▸ Exercise directions
A word-for-word copy of all entries is required, without images.

▸ Records to use

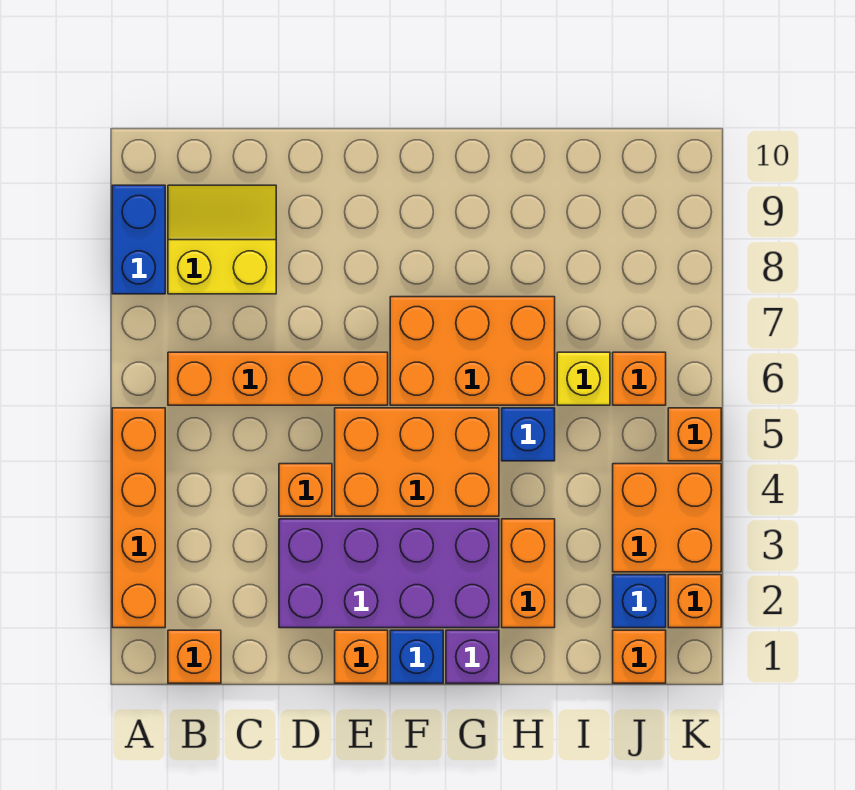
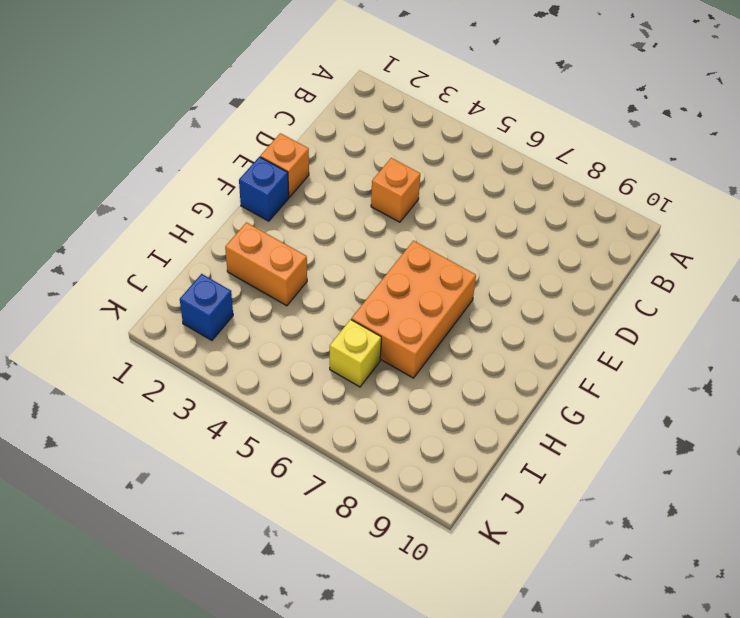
none -> orange brick A2:A5 level 1
none -> blue brick A8:A9 level 1
none -> orange brick B1 level 1

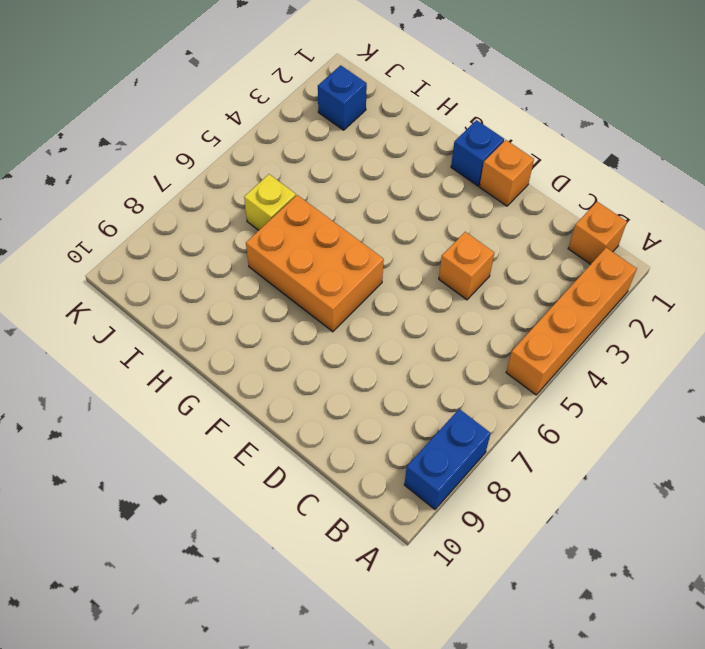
none -> orange brick B6:E6 level 1
none -> yellow slope B8:C9 level 1 top 8
none -> purple brick D2:G3 level 1

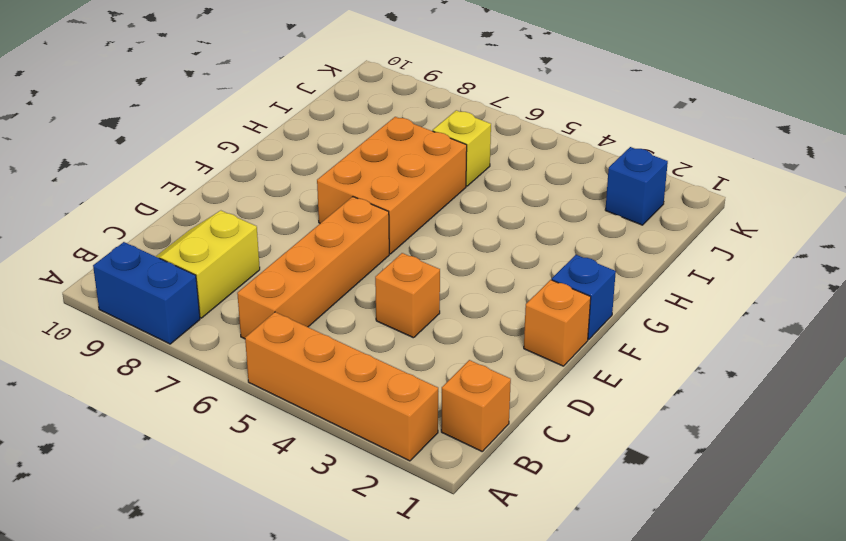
none -> purple brick D2:G3 level 1
none -> orange brick E4:G5 level 1
none -> purple brick G1 level 1

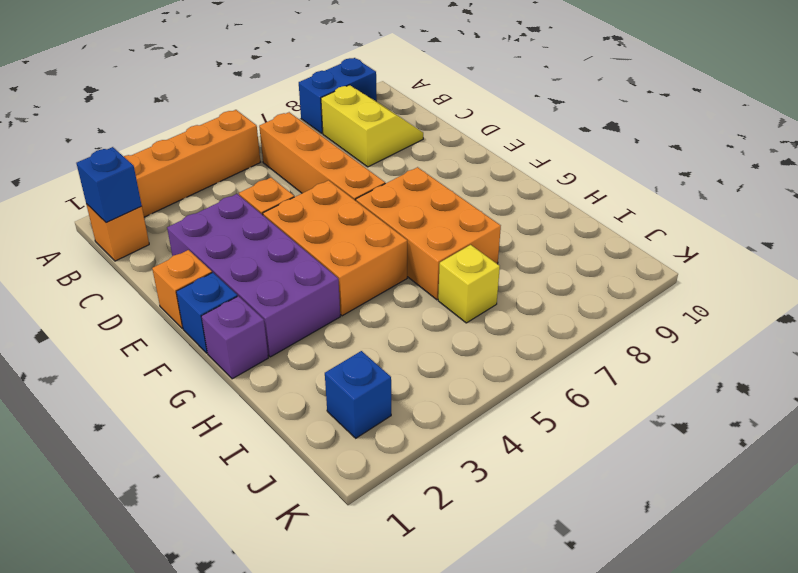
blue brick B1 level 2 -> blue brick H5 level 1
none -> orange brick H2:H3 level 1
none -> orange brick J1 level 1
none -> orange brick J3:K4 level 1

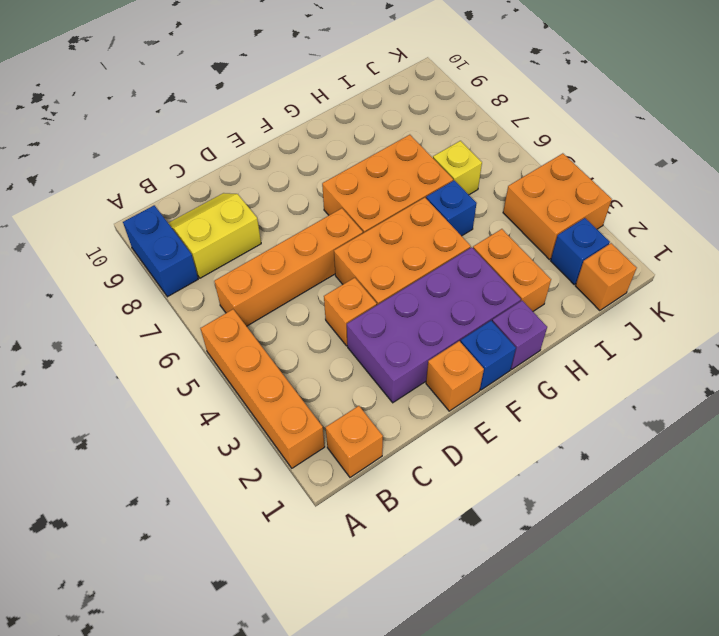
none -> orange brick J6 level 1
none -> orange brick K2 level 1
none -> orange brick K5 level 1

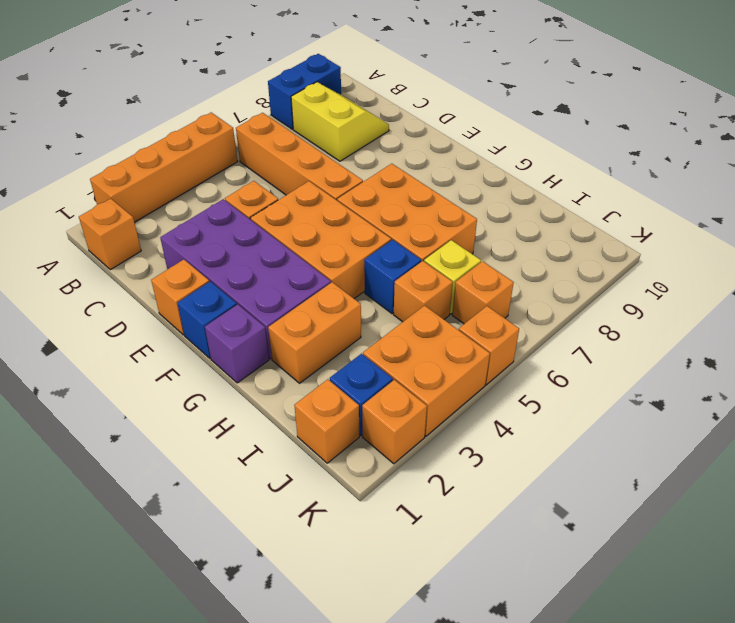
orange brick I5 level 1 -> none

▸ Solution
none -> orange brick A2:A5 level 1
none -> blue brick A8:A9 level 1
none -> orange brick B1 level 1

none -> orange brick B6:E6 level 1
none -> yellow slope B8:C9 level 1 top 8
none -> purple brick D2:G3 level 1

none -> purple brick D2:G3 level 1
none -> orange brick E4:G5 level 1
none -> purple brick G1 level 1

blue brick B1 level 2 -> blue brick H5 level 1
none -> orange brick H2:H3 level 1
none -> orange brick J1 level 1
none -> orange brick J3:K4 level 1

none -> orange brick J6 level 1
none -> orange brick K2 level 1
none -> orange brick K5 level 1

orange brick I5 level 1 -> none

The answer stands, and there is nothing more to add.